__Source records__.
- - -

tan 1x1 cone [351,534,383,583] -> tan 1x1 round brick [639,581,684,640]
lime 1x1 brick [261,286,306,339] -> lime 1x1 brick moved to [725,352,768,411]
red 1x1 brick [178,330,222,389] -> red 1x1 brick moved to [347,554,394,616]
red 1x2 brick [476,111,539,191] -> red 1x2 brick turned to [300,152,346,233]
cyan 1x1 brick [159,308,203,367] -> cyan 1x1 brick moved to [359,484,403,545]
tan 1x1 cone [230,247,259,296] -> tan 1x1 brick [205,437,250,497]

- - -

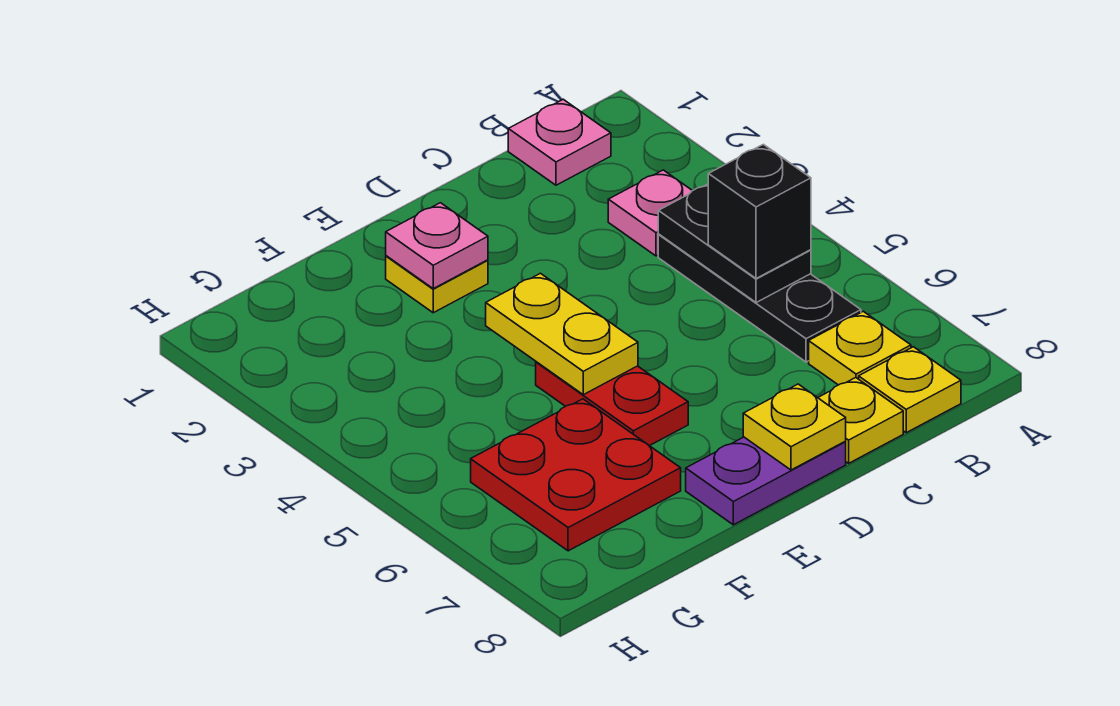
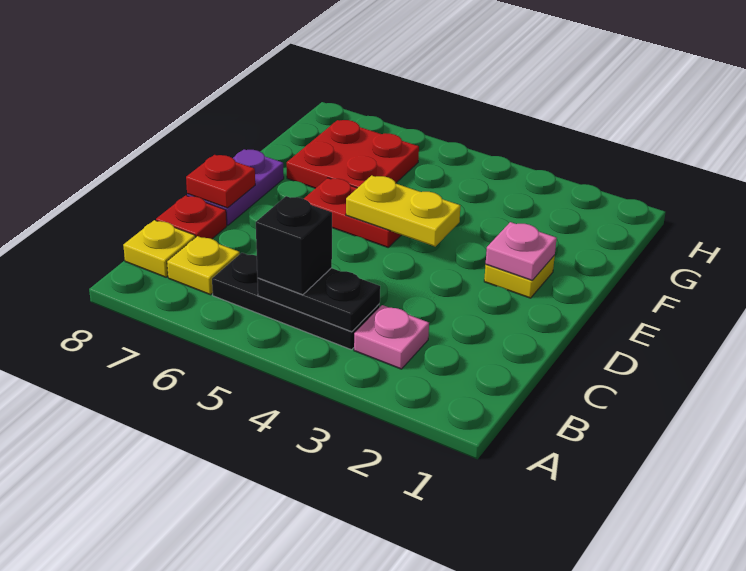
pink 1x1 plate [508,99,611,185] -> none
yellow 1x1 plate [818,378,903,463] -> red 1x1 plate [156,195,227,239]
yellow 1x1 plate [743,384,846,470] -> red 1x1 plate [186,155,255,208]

- - -

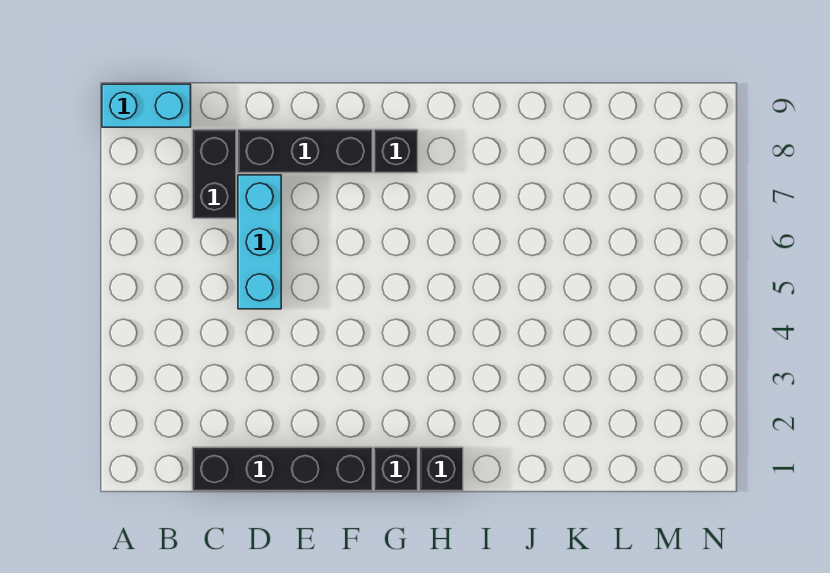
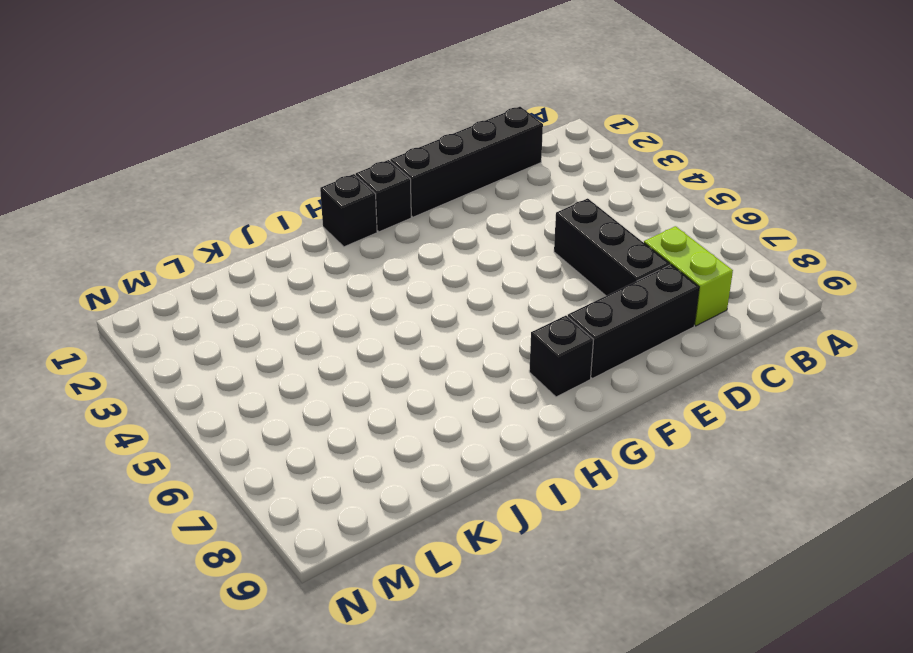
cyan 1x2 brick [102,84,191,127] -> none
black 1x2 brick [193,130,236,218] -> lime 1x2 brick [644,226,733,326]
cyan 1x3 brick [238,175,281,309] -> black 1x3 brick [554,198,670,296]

- - -

__Your task__. Among the lines above, repeat exactly those from the line with "yellow 1x1 plate [818,378,903,463]" to the line with "yellow 1x1 plate [743,384,846,470]", counting both ends.

__Task response__.
yellow 1x1 plate [818,378,903,463] -> red 1x1 plate [156,195,227,239]
yellow 1x1 plate [743,384,846,470] -> red 1x1 plate [186,155,255,208]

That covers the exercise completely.